- **About this task**:
Starting with the line that has "none -> brown brick A6 level 1" in the records below and ending with the line that has "none -> tan brick H1:I2 level 1", output those lines exactly and nothing more; omit the pictures.

- **Dataset extract**:

◆ ◆ ◆ ◆ ◆ ◆ ◆

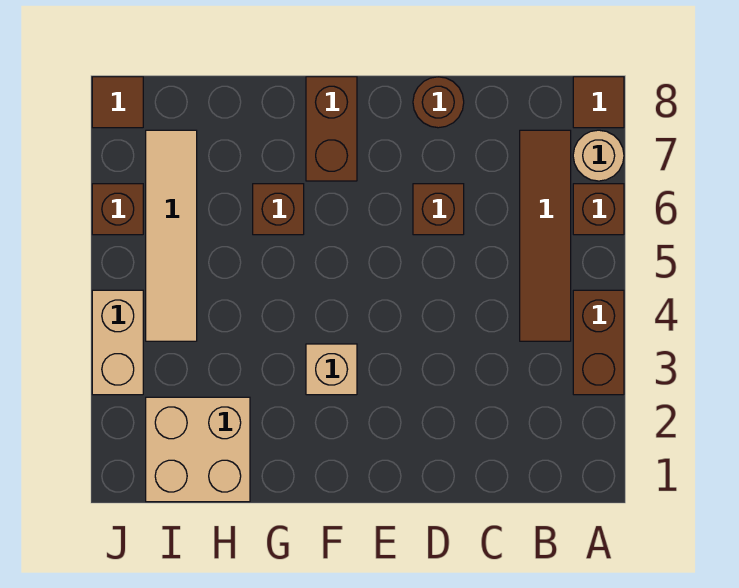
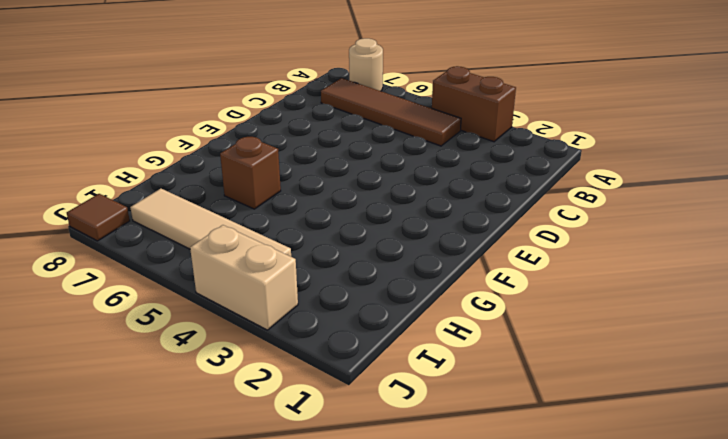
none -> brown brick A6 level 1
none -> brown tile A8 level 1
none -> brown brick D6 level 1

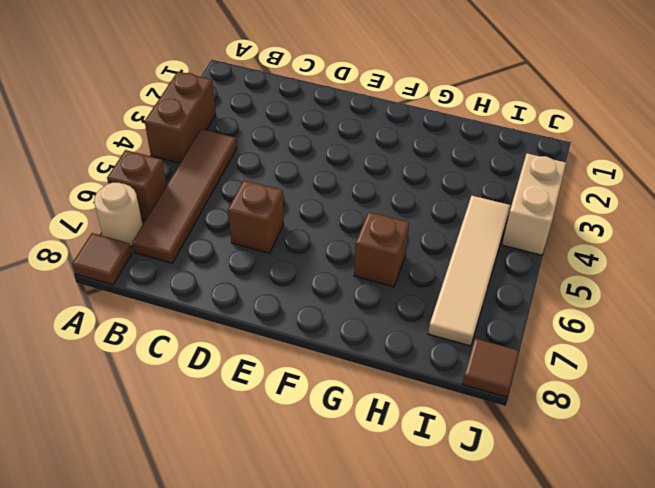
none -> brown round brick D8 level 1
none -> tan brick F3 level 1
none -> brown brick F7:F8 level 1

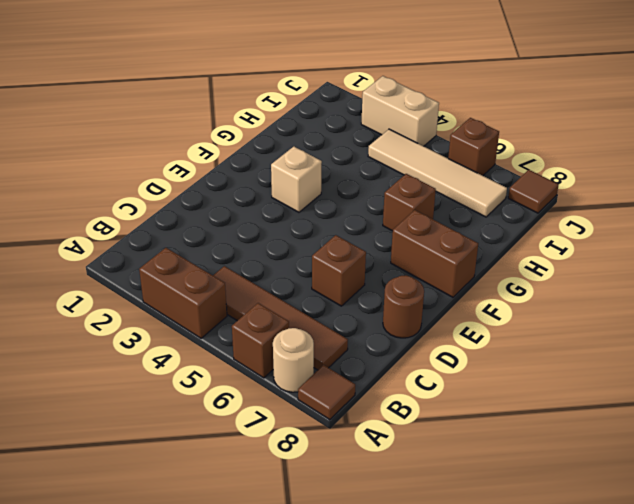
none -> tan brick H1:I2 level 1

◆ ◆ ◆ ◆ ◆ ◆ ◆

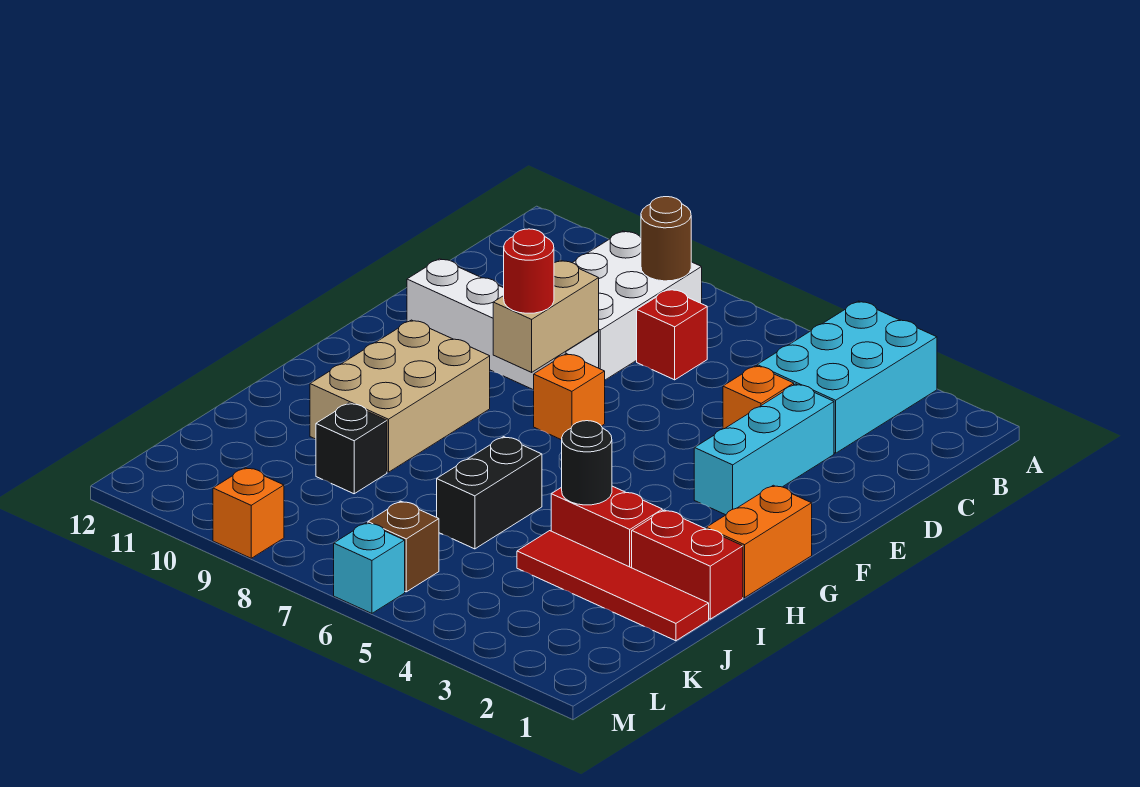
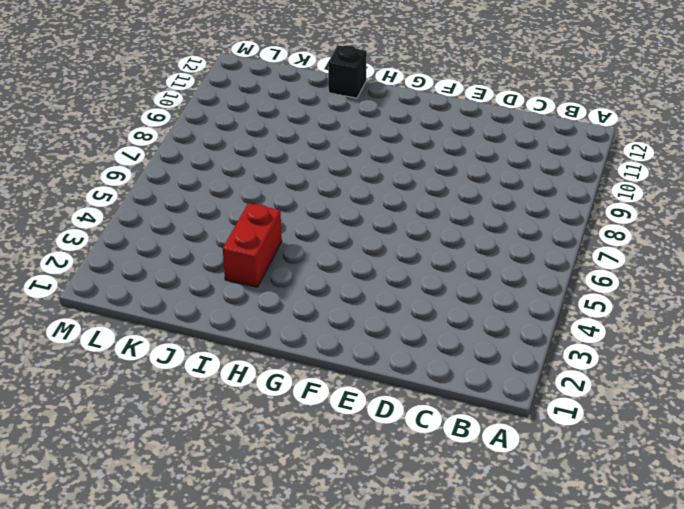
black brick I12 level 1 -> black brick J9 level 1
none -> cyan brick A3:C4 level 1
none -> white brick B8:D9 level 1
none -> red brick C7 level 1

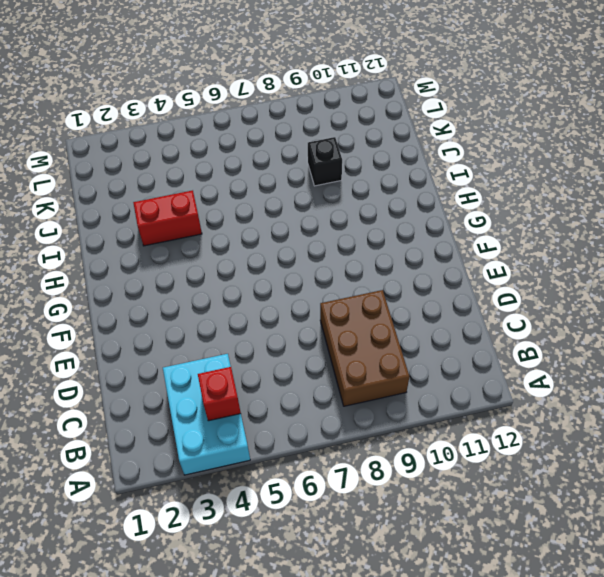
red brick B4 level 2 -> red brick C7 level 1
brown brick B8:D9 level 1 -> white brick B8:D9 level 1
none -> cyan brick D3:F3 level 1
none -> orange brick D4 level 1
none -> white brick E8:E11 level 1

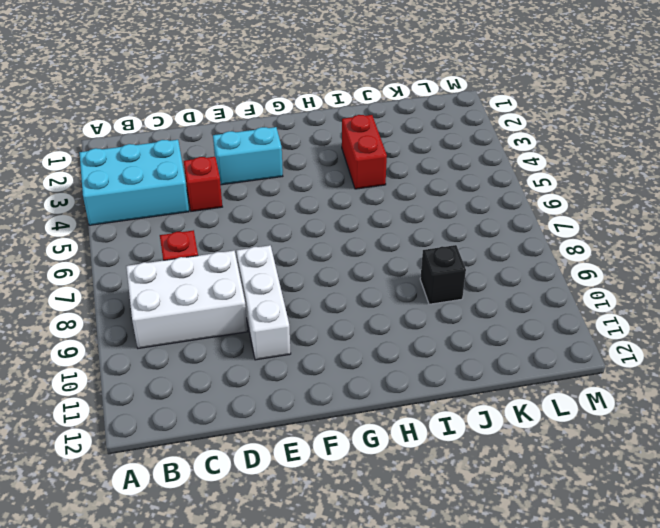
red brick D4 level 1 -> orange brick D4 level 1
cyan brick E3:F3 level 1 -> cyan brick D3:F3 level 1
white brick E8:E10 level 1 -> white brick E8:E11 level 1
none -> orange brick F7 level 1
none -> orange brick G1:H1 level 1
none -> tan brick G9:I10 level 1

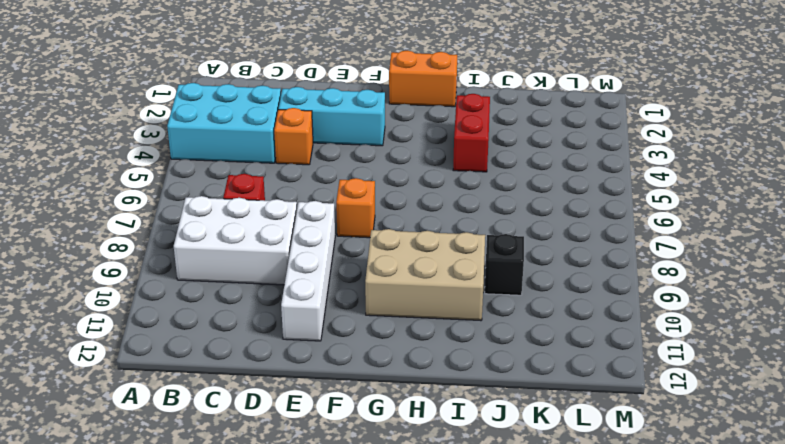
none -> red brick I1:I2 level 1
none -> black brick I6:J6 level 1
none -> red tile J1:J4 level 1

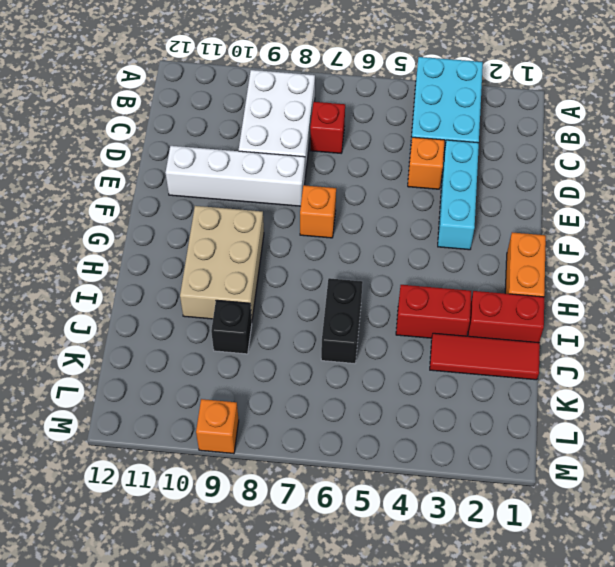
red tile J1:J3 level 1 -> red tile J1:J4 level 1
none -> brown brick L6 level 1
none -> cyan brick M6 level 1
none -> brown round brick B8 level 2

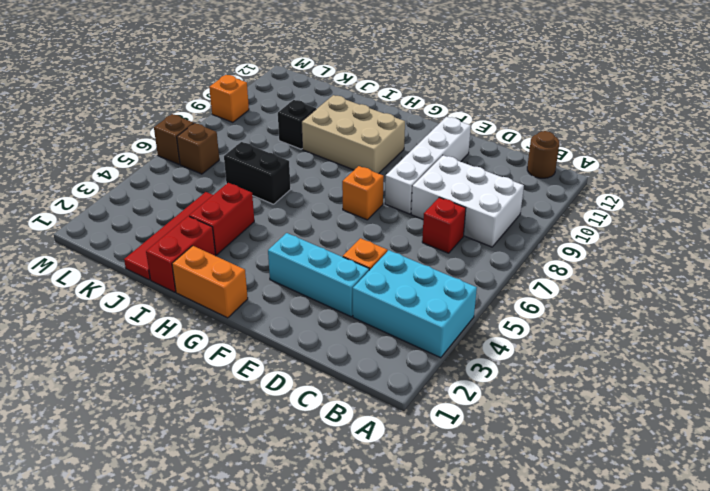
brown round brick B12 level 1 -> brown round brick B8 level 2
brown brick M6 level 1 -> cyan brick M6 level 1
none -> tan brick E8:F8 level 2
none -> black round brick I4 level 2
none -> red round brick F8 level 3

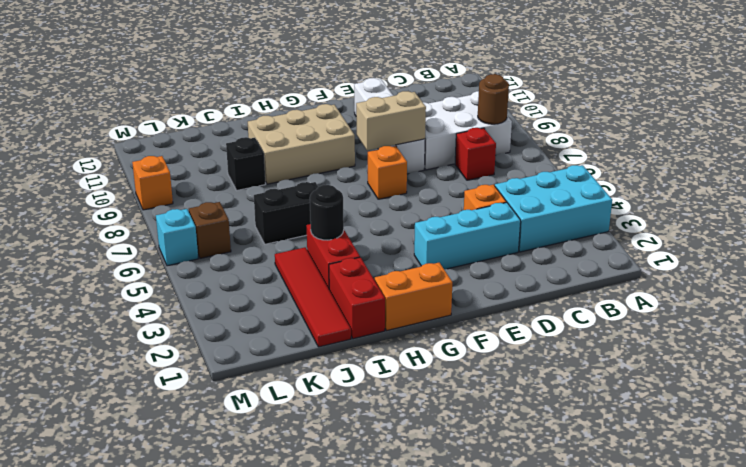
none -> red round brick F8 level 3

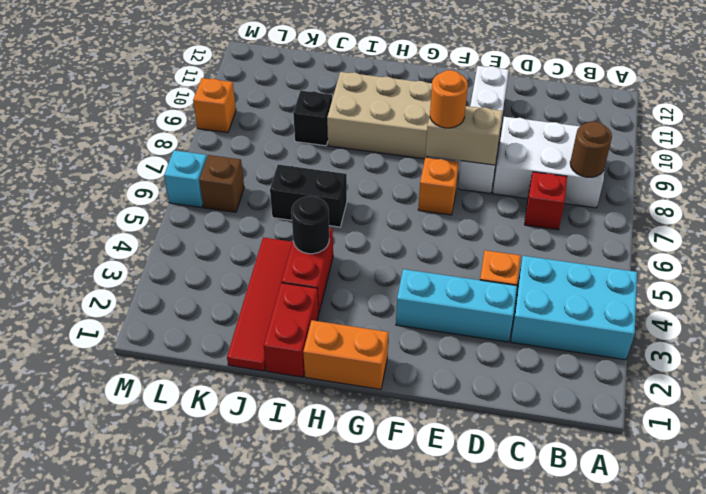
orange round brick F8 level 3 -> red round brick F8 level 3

◆ ◆ ◆ ◆ ◆ ◆ ◆

- **Answer box**:
none -> brown brick A6 level 1
none -> brown tile A8 level 1
none -> brown brick D6 level 1

none -> brown round brick D8 level 1
none -> tan brick F3 level 1
none -> brown brick F7:F8 level 1

none -> tan brick H1:I2 level 1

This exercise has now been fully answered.